— BEGIN —

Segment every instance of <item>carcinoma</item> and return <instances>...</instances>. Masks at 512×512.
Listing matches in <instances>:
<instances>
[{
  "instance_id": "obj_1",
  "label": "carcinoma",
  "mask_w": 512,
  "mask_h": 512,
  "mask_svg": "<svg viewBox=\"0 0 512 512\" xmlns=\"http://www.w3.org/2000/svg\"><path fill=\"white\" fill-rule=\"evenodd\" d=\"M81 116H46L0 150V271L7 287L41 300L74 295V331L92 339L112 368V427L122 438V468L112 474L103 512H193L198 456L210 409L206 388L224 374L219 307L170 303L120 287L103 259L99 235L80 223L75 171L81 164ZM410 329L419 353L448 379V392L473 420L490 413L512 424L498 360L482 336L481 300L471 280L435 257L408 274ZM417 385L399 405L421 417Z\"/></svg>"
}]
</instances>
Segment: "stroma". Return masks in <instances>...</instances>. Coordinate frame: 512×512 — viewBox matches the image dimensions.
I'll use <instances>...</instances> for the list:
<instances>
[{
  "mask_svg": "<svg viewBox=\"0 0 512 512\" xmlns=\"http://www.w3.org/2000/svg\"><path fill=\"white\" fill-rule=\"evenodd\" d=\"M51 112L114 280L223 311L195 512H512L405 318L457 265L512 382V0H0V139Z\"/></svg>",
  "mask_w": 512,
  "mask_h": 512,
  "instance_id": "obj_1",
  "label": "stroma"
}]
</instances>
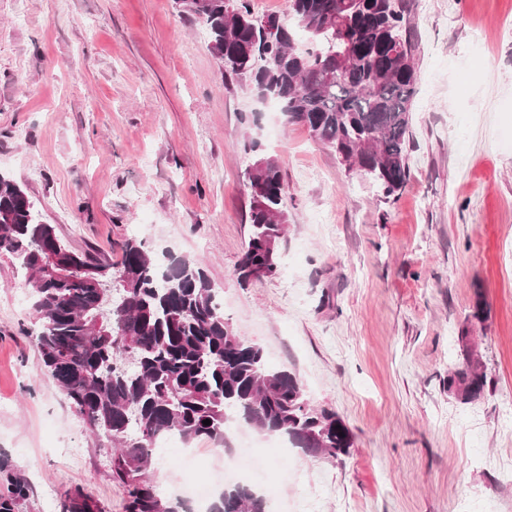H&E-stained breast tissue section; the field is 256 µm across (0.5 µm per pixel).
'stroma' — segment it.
Returning a JSON list of instances; mask_svg holds the SVG:
<instances>
[{
    "label": "stroma",
    "instance_id": "stroma-1",
    "mask_svg": "<svg viewBox=\"0 0 512 512\" xmlns=\"http://www.w3.org/2000/svg\"><path fill=\"white\" fill-rule=\"evenodd\" d=\"M417 93L411 178L384 197L364 172L252 87L228 83L206 26L174 0H0V174L78 251L127 239L204 267L240 338L353 433L349 455L265 460L284 512H512V0H410ZM277 159L288 214L276 276L243 285L247 169ZM483 301L482 320L472 319ZM469 326L487 375L445 387ZM25 274L0 253V454L24 512L82 487L122 512L108 457L42 370ZM173 437L151 478L186 479Z\"/></svg>",
    "mask_w": 512,
    "mask_h": 512
}]
</instances>
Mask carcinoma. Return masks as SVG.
<instances>
[{
  "instance_id": "1",
  "label": "carcinoma",
  "mask_w": 512,
  "mask_h": 512,
  "mask_svg": "<svg viewBox=\"0 0 512 512\" xmlns=\"http://www.w3.org/2000/svg\"><path fill=\"white\" fill-rule=\"evenodd\" d=\"M203 21L224 75L276 94L288 122L331 148L348 169L365 172L389 197L411 176V108L417 46L405 33L408 0H290L288 17L258 15L250 0H182ZM314 44L296 49L297 33ZM255 153L248 169L250 231L235 272L242 282L273 277L288 214L278 161ZM60 253L55 276L42 275L47 251ZM0 253L28 275L40 321L35 335L44 374L93 436L108 437L112 480L123 512H191L167 499L149 472L156 441L224 442L230 420L284 436L305 454L336 460L354 436L333 410L312 407L295 374L268 365L262 349L236 336L218 293L195 261L157 255L134 240L112 264L76 251L39 219L28 194L0 175ZM462 361L448 369V395L478 400L486 373L469 329L457 336ZM209 419L206 426L203 421ZM6 488L0 512H21L29 484L0 459ZM209 512H270L250 486L224 489Z\"/></svg>"
}]
</instances>
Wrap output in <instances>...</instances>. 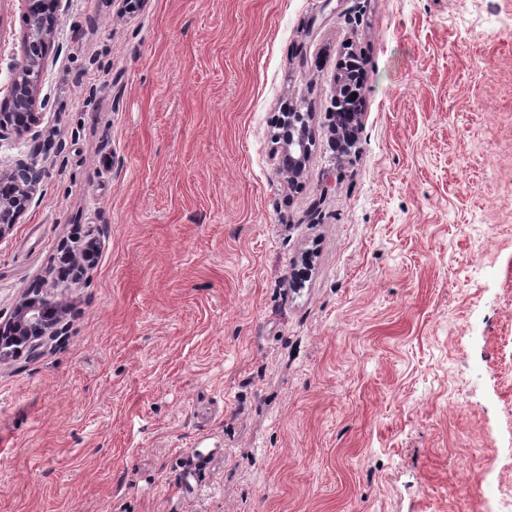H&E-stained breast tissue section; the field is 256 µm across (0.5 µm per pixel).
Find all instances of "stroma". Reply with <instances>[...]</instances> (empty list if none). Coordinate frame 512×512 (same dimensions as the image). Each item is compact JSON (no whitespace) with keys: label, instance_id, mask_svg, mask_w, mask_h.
Masks as SVG:
<instances>
[{"label":"stroma","instance_id":"stroma-1","mask_svg":"<svg viewBox=\"0 0 512 512\" xmlns=\"http://www.w3.org/2000/svg\"><path fill=\"white\" fill-rule=\"evenodd\" d=\"M28 24L0 0V100ZM38 109L0 318L100 248L0 362V512H512V0H63ZM283 114L287 115V118L280 120L281 131L276 135V139L282 145L275 155V167L277 173L286 177L288 183L294 186L301 179L310 156L312 138L309 119L312 114L297 112L291 106ZM293 115L297 118L296 122ZM99 243L97 240L90 238L82 246L76 249L66 248L63 251V258L70 261V277H60L62 282H67L70 279V284H77L82 279V276L86 270L85 262L87 260V254L94 251L97 253L99 249ZM58 287V281L46 280L29 289L13 314L0 323V362L23 354L39 355L48 341L64 334L68 307L57 299Z\"/></svg>","mask_w":512,"mask_h":512}]
</instances>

— END —

THE REQUEST: The lines to reproduce run from the one that contains "Find all instances" through the last line above; copy them exactly.

RESULT OF THE TASK:
Find all instances of "stroma". Reply with <instances>[...]</instances> (empty list if none). Coordinate frame 512×512 (same dimensions as the image). Each item is compact JSON (no whitespace) with keys: label, instance_id, mask_svg, mask_w, mask_h.
Masks as SVG:
<instances>
[{"label":"stroma","instance_id":"stroma-1","mask_svg":"<svg viewBox=\"0 0 512 512\" xmlns=\"http://www.w3.org/2000/svg\"><path fill=\"white\" fill-rule=\"evenodd\" d=\"M28 24L0 0V100ZM38 109L0 318L100 248L0 362V512H512V0H63ZM283 114L287 115V118L280 120L281 131L276 135V139L282 145L275 155V167L277 173L286 177L288 183L294 186L301 179L310 156L312 138L309 119L312 114L297 112L291 106ZM293 115L297 118L296 122ZM99 243L97 240L90 238L82 246L76 249L66 248L63 251V258L70 261V277H60L62 282H67L70 279V284H77L82 279V276L86 270L85 262L87 260V254L94 251L97 253L99 249ZM58 287V281L46 280L29 289L13 314L0 323V362L23 354L39 355L48 341L64 334L68 307L57 299Z\"/></svg>","mask_w":512,"mask_h":512}]
</instances>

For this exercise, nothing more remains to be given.